### What is needed
Print the records below exactly, from the line containing "(719, 296) = (500, 137): grey" down to the line containing "(838, 630) = (409, 162): black", both lines included, and omit every picture.

• • • • • • •

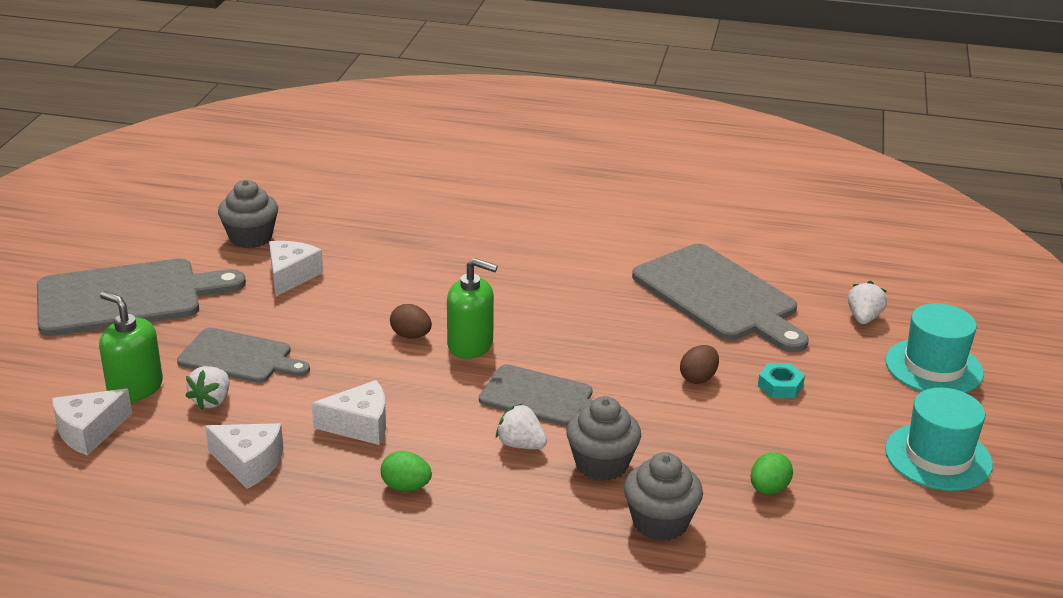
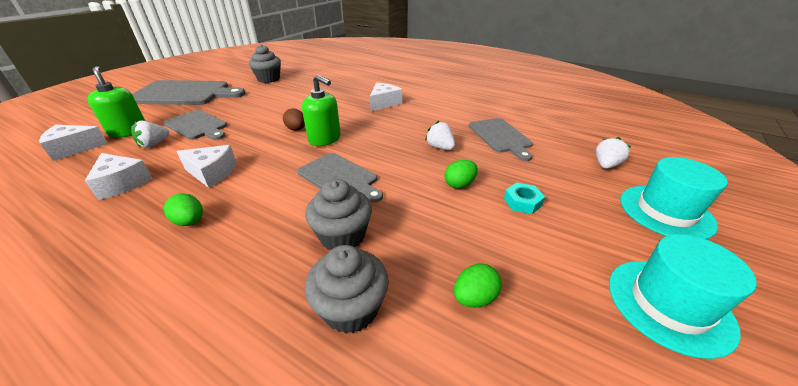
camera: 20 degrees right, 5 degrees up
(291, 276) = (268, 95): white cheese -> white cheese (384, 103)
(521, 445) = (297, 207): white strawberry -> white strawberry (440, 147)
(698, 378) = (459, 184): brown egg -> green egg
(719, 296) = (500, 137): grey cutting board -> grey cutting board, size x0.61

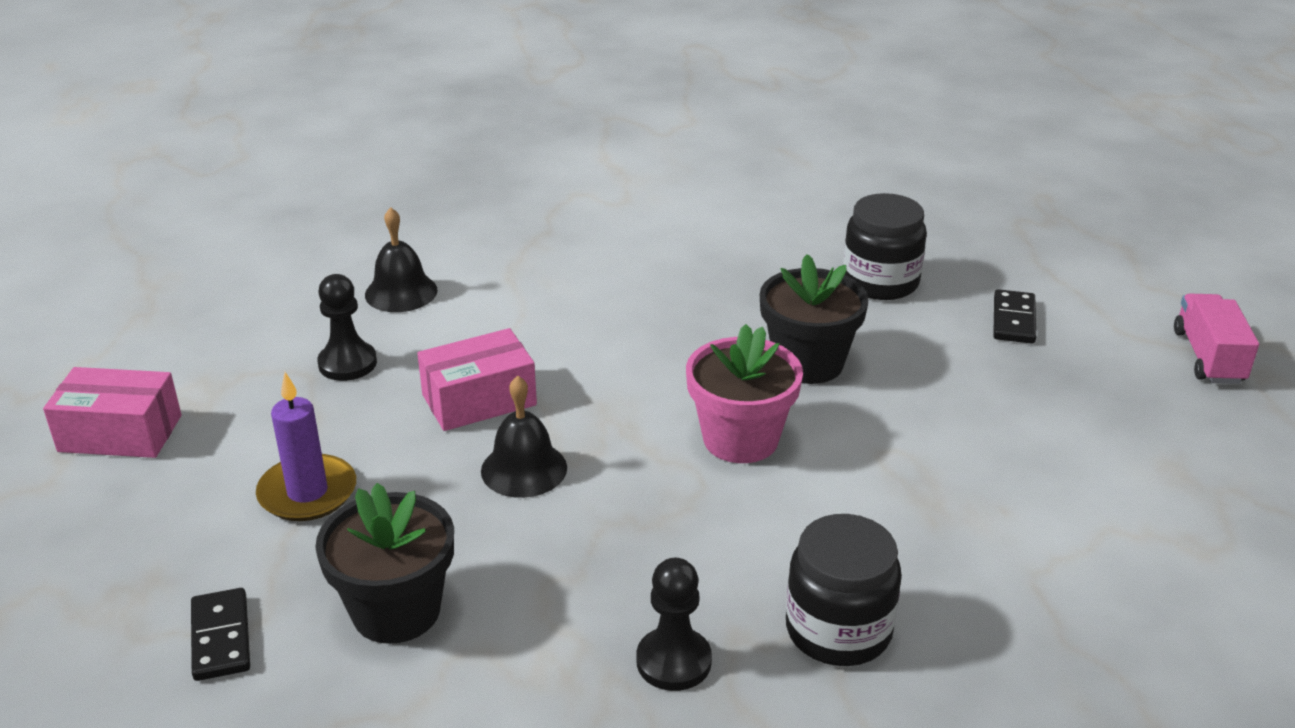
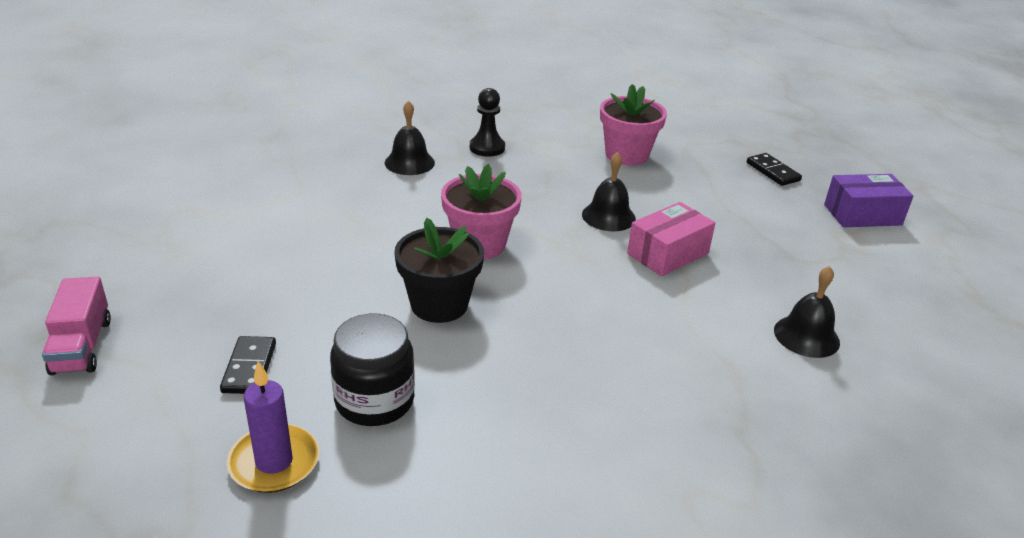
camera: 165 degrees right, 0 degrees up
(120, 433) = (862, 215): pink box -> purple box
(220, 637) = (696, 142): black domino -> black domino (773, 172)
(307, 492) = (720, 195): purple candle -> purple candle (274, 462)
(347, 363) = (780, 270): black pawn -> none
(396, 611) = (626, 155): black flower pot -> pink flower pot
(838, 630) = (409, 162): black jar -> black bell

• • • • • • •

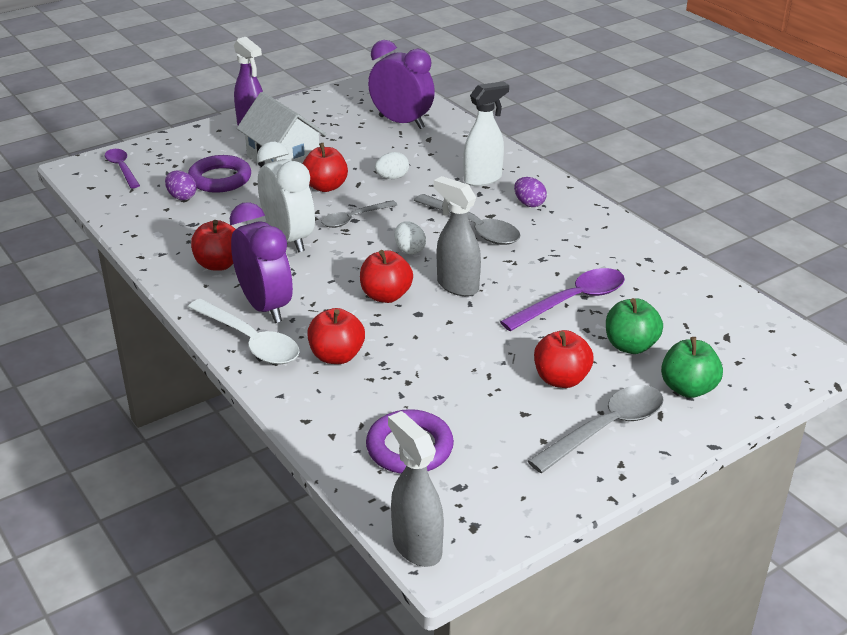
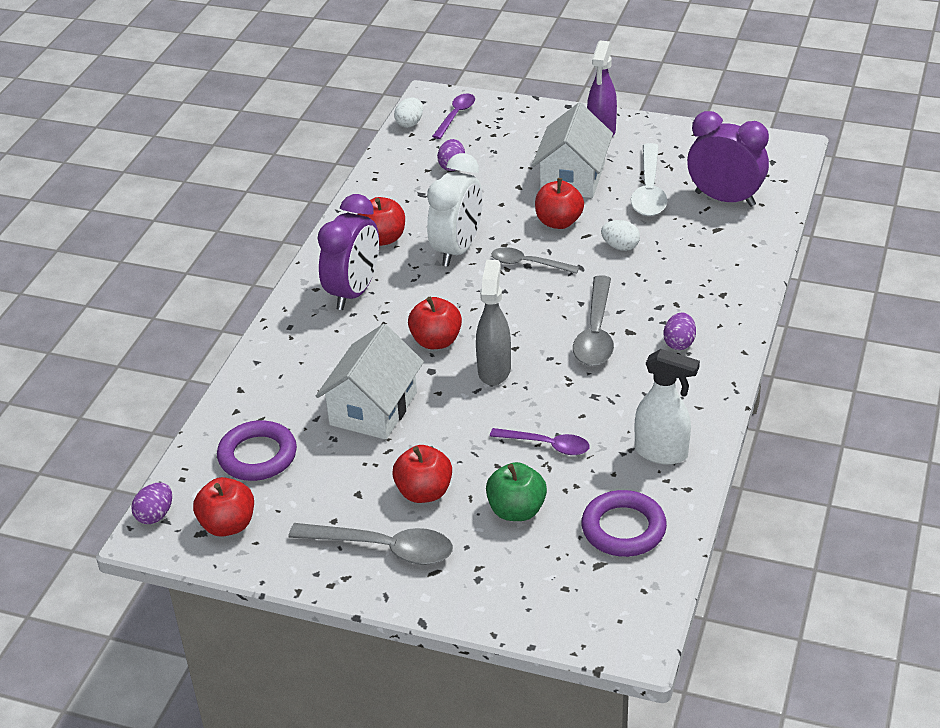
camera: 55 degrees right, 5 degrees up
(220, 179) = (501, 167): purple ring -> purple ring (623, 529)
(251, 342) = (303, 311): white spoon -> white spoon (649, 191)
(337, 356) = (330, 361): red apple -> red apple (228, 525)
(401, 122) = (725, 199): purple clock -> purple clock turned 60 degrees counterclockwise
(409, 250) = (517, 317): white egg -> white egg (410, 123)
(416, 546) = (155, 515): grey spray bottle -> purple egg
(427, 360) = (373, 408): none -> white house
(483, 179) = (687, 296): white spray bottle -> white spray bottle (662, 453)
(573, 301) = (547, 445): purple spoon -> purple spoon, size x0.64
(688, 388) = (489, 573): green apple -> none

• • • • • • •

### Response area
(719, 296) = (500, 137): grey cutting board -> grey cutting board, size x0.61

camera: 165 degrees right, 0 degrees up
(120, 433) = (862, 215): pink box -> purple box
(220, 637) = (696, 142): black domino -> black domino (773, 172)
(307, 492) = (720, 195): purple candle -> purple candle (274, 462)
(347, 363) = (780, 270): black pawn -> none
(396, 611) = (626, 155): black flower pot -> pink flower pot
(838, 630) = (409, 162): black jar -> black bell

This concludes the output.